▸ **Your task**: Rewrite the data from its first line through the line containing "24: (225, 176)", inclusive, replacing "top-left" with "upper-left" and leaving everything else unchanged.

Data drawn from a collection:
_ _ _ _ _
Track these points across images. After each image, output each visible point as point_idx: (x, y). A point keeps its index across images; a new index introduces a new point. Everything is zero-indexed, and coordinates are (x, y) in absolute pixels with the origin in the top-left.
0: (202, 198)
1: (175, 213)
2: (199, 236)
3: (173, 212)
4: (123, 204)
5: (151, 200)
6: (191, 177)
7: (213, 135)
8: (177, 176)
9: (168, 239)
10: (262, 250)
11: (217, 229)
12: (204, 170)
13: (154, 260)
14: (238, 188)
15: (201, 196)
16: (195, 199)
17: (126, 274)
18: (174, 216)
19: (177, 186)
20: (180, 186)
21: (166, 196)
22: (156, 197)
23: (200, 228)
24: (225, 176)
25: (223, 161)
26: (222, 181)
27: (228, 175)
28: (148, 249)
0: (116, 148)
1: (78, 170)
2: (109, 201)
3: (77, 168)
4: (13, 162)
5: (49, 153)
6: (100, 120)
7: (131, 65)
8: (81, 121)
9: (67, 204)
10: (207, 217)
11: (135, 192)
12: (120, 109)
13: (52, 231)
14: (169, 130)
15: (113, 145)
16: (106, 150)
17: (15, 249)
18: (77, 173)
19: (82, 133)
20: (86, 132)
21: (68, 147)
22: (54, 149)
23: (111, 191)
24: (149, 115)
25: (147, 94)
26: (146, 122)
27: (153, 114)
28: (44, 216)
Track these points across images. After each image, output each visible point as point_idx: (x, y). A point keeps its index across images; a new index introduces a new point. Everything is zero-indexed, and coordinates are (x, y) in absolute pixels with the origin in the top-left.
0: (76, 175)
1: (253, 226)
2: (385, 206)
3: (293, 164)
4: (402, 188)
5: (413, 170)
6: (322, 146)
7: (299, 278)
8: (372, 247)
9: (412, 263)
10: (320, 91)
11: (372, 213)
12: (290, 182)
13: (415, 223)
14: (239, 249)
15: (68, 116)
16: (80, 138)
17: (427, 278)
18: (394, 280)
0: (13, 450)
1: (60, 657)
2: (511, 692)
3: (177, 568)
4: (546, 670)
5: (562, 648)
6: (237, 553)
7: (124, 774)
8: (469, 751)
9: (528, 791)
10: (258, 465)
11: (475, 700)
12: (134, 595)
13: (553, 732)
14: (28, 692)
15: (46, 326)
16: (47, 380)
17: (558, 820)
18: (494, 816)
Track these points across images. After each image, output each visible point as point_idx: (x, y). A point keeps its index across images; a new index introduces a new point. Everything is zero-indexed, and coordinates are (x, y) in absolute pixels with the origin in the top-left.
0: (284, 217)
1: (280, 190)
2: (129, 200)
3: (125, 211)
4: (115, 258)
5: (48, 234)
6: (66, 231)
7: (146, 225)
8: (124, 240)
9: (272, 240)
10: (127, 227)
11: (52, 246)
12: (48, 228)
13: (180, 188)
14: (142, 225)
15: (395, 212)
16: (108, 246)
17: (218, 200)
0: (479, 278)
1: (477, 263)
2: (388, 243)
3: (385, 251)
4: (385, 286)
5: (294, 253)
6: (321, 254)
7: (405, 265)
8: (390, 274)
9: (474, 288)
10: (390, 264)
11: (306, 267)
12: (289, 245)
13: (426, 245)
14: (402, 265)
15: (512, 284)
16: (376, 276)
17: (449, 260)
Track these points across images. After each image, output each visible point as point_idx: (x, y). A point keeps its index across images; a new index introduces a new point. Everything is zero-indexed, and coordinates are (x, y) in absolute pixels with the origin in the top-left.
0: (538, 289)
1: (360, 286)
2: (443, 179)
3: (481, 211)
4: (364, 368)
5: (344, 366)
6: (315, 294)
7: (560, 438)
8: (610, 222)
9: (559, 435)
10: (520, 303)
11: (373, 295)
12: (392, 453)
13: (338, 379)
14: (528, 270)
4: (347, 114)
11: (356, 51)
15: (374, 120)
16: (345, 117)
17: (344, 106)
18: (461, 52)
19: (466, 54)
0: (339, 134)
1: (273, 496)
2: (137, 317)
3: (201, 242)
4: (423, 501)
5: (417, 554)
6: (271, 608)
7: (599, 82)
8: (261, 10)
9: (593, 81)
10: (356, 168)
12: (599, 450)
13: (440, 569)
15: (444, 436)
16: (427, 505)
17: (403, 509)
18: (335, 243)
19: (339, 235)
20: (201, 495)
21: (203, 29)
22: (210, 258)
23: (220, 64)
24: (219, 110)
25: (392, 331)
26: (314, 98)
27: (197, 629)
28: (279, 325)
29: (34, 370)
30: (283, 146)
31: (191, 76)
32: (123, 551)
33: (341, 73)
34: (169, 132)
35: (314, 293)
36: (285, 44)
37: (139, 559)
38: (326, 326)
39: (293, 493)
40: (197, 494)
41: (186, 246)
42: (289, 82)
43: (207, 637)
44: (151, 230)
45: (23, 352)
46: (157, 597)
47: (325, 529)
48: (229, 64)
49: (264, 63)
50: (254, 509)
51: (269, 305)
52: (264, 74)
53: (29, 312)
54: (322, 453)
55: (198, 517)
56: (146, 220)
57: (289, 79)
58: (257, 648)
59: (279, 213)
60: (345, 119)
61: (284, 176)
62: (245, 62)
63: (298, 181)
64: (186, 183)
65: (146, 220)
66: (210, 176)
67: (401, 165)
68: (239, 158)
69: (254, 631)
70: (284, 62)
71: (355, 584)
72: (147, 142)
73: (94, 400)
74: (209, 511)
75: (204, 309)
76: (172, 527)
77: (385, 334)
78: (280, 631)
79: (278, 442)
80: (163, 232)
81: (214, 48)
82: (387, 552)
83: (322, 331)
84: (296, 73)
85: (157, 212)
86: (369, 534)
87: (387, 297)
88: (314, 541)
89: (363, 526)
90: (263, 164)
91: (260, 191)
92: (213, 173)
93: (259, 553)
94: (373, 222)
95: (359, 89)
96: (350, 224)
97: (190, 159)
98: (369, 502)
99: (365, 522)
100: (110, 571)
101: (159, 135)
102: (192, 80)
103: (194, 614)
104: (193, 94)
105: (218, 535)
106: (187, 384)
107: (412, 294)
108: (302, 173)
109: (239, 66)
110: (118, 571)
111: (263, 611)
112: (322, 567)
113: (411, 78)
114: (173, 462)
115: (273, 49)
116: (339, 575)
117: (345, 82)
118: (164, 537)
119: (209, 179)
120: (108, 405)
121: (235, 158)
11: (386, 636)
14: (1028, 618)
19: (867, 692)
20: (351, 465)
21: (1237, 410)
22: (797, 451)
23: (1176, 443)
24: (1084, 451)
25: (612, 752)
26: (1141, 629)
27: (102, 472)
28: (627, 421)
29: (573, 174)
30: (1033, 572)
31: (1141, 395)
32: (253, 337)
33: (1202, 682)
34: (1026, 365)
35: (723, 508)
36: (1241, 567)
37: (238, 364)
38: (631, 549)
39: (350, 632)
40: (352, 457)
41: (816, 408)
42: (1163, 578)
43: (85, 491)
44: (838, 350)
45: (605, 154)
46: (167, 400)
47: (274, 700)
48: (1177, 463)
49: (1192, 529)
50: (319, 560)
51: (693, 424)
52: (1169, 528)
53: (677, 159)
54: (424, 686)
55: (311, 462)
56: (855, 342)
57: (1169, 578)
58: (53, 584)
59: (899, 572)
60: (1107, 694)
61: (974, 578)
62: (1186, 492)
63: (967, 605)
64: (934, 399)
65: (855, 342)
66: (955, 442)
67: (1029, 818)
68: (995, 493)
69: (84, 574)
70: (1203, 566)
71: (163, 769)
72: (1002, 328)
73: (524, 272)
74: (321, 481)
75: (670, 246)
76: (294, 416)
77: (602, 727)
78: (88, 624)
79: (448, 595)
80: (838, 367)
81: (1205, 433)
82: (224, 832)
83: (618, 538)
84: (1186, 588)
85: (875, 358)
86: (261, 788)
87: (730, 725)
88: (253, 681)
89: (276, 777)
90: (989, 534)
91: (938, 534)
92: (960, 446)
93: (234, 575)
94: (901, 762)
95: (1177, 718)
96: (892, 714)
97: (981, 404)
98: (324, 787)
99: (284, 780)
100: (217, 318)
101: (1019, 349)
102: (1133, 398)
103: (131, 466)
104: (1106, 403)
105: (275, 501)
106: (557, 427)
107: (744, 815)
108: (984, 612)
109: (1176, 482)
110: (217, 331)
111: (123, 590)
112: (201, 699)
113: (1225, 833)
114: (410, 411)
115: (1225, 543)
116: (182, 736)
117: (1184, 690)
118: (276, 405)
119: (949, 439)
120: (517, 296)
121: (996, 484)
_ _ _ _ _
▸ **The result**:
Track these points across images. After each image, output each visible point as point_idx: (x, y). A point keeps its index across images; a new index introduces a new point. Everything is zero-indexed, and coordinates are (x, y) in absolute pixels with the origin in the upper-left.
0: (202, 198)
1: (175, 213)
2: (199, 236)
3: (173, 212)
4: (123, 204)
5: (151, 200)
6: (191, 177)
7: (213, 135)
8: (177, 176)
9: (168, 239)
10: (262, 250)
11: (217, 229)
12: (204, 170)
13: (154, 260)
14: (238, 188)
15: (201, 196)
16: (195, 199)
17: (126, 274)
18: (174, 216)
19: (177, 186)
20: (180, 186)
21: (166, 196)
22: (156, 197)
23: (200, 228)
24: (225, 176)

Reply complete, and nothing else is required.